* What you should do:
All the lines below should be set down exactly, with no picture carried into the copy.

[Itemized modification records]
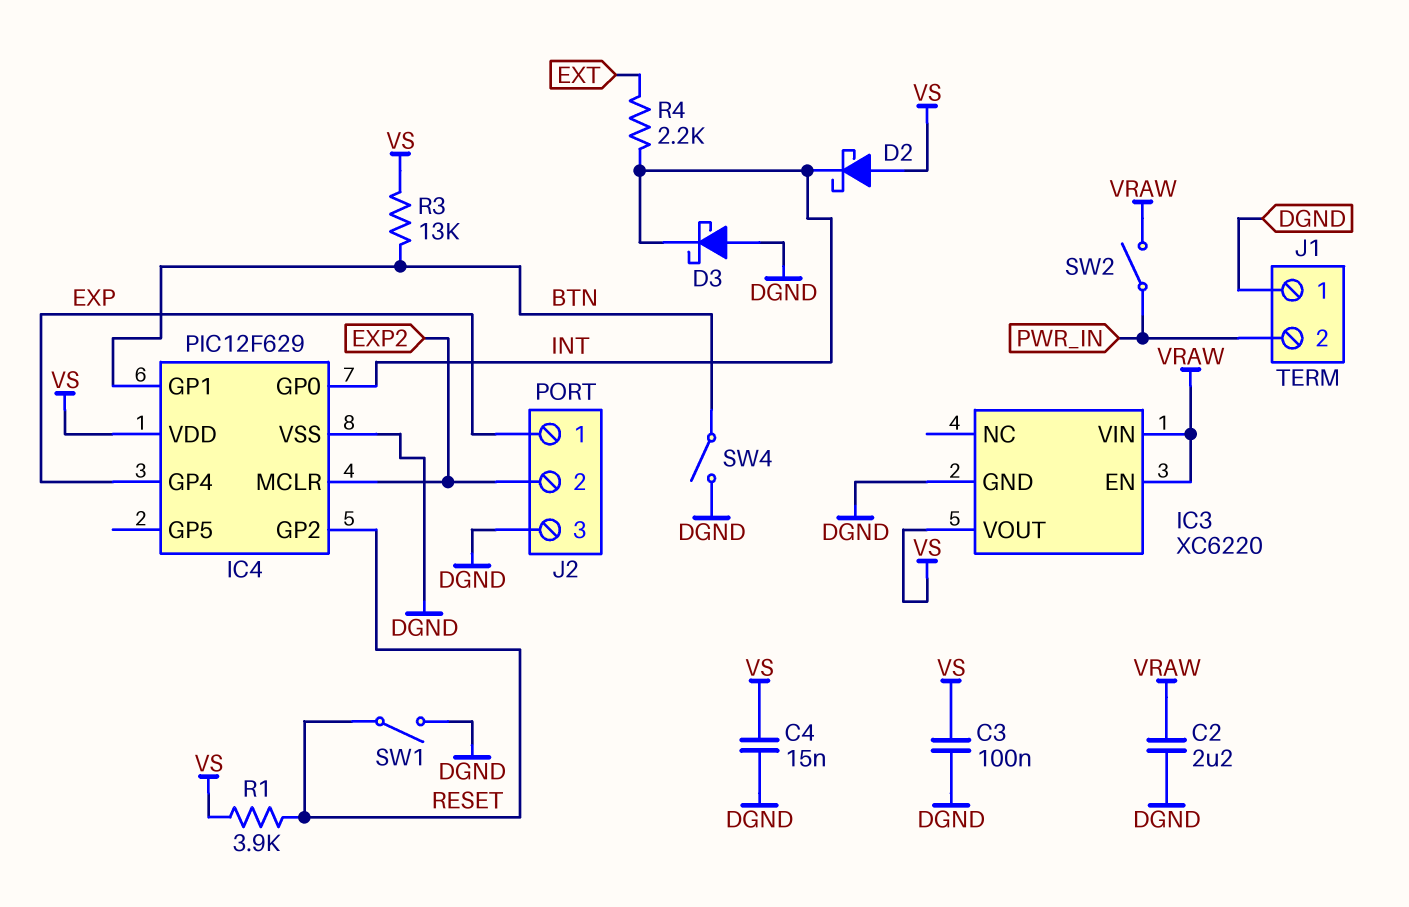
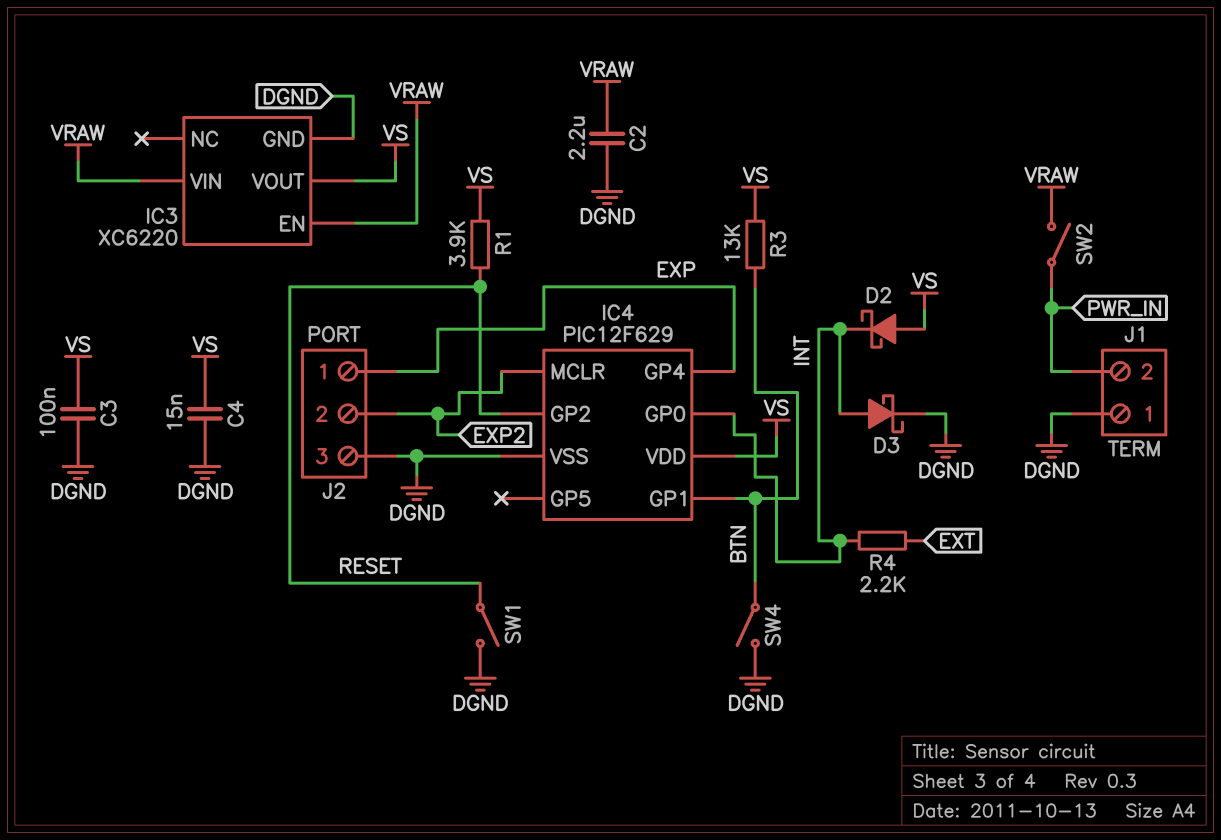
D3: schottky (A DGND, K INT) -> schottky (A INT, K DGND)

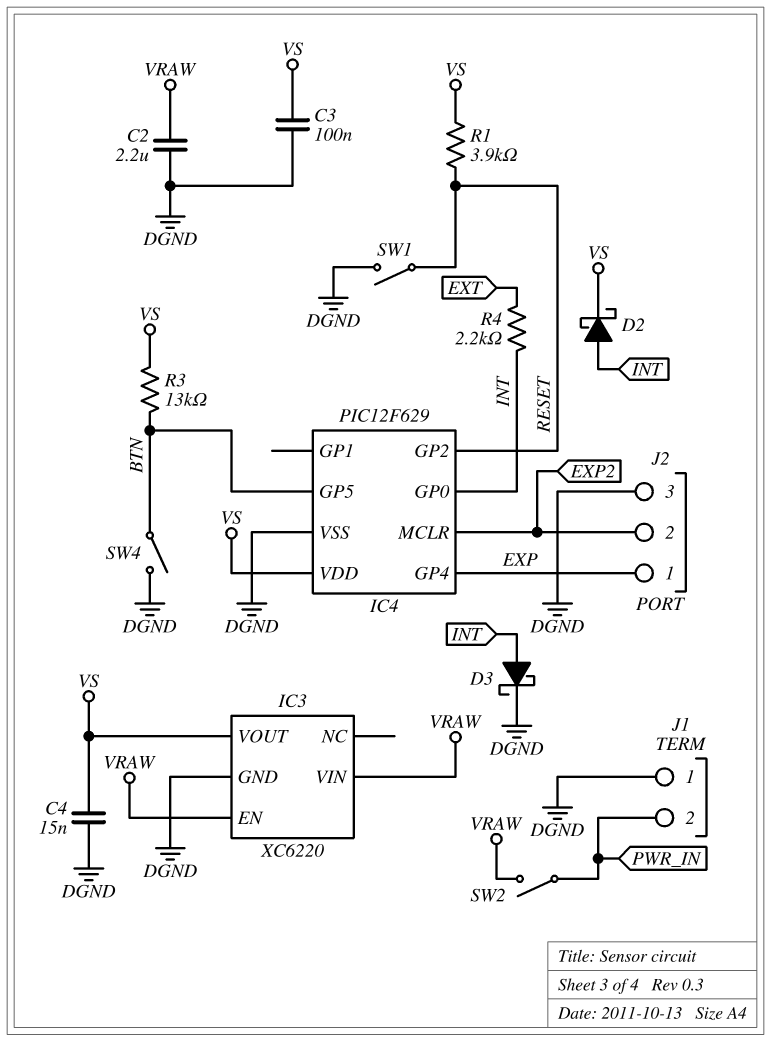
D2: schottky (A VS, K INT) -> schottky (A INT, K VS)
IC4 pin GP1: BTN -> none
IC4 pin GP5: none -> BTN

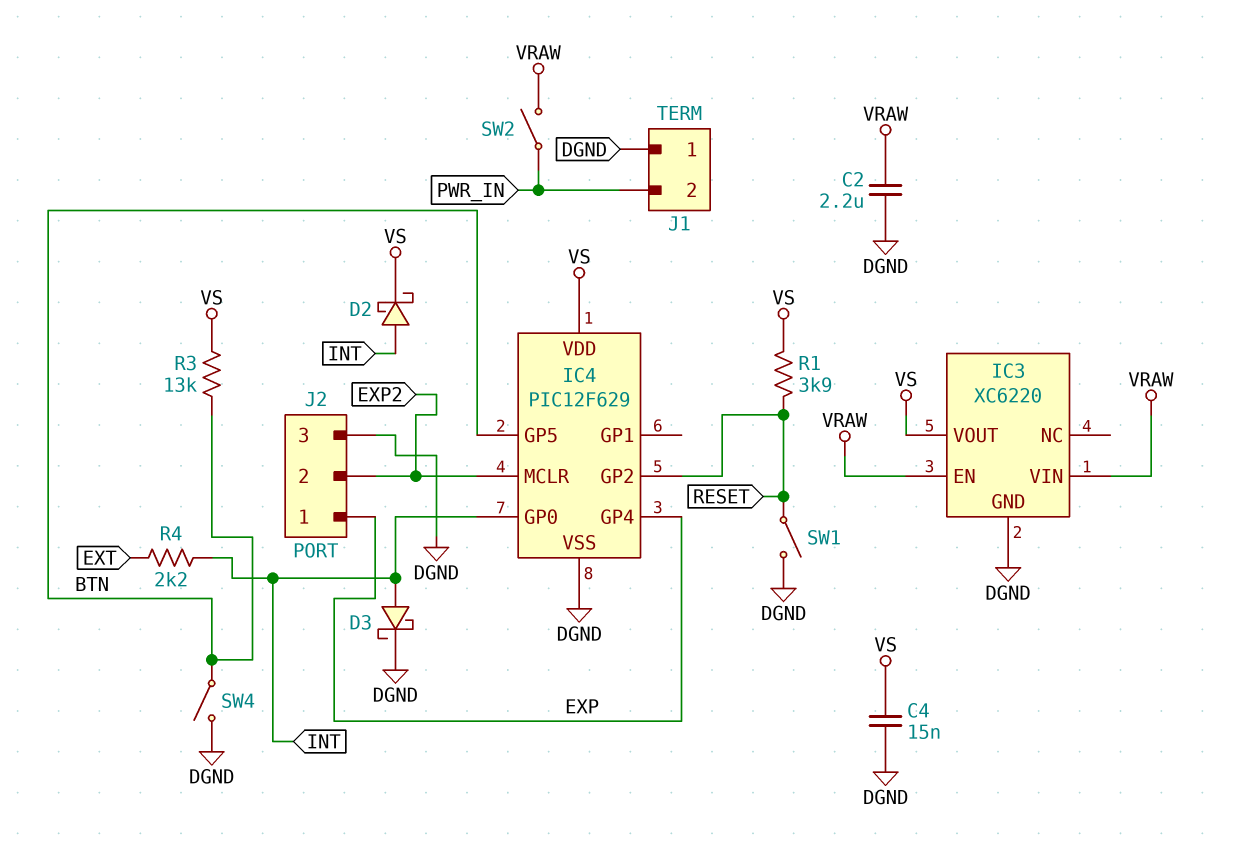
C3: 100nF (DGND, VS) -> none

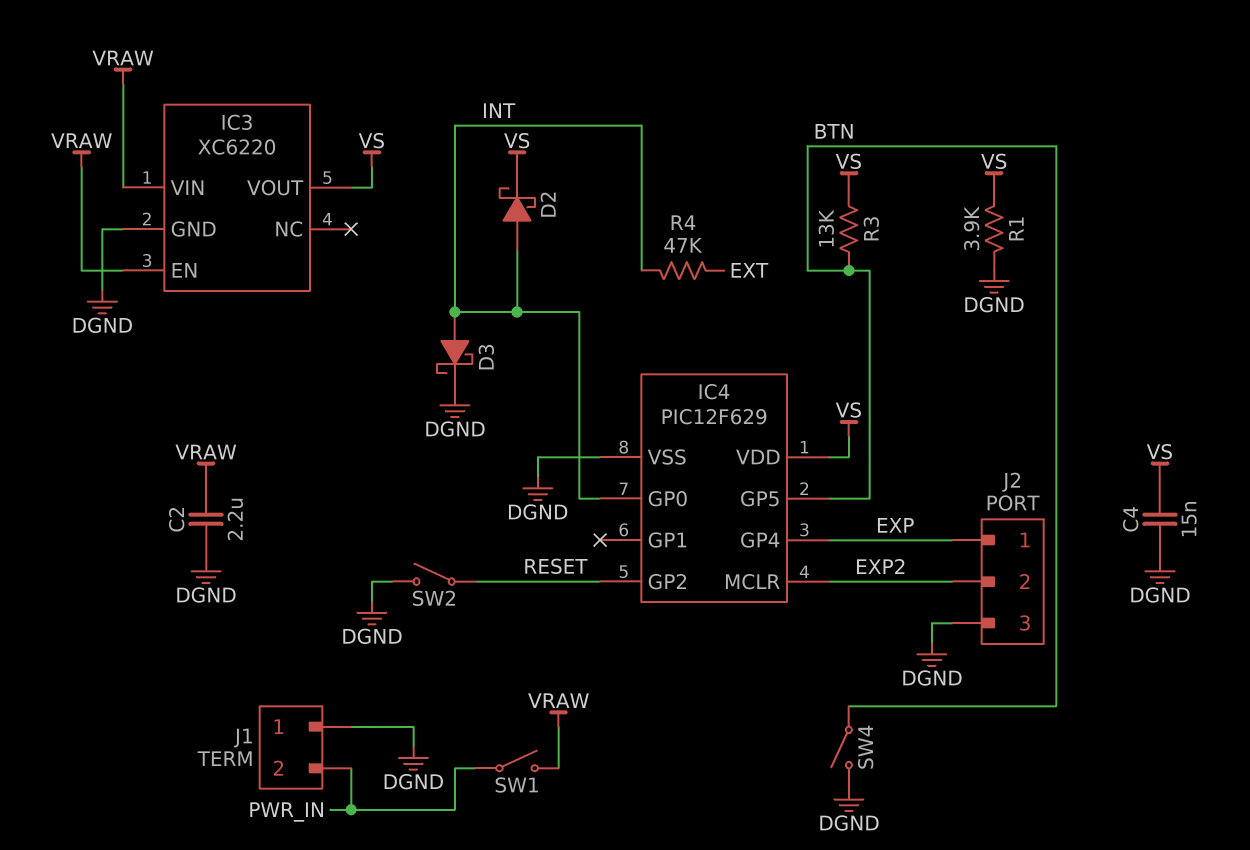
R1: 3.9k (RESET, VS) -> 3.9k (DGND, VS)
R4: 2.2k (EXT, INT) -> 47k (EXT, INT)
SW1: switch (DGND, RESET) -> switch (PWR_IN, VRAW)
SW2: switch (PWR_IN, VRAW) -> switch (DGND, RESET)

* Expected output:
D3: schottky (A DGND, K INT) -> schottky (A INT, K DGND)

D2: schottky (A VS, K INT) -> schottky (A INT, K VS)
IC4 pin GP1: BTN -> none
IC4 pin GP5: none -> BTN

C3: 100nF (DGND, VS) -> none

R1: 3.9k (RESET, VS) -> 3.9k (DGND, VS)
R4: 2.2k (EXT, INT) -> 47k (EXT, INT)
SW1: switch (DGND, RESET) -> switch (PWR_IN, VRAW)
SW2: switch (PWR_IN, VRAW) -> switch (DGND, RESET)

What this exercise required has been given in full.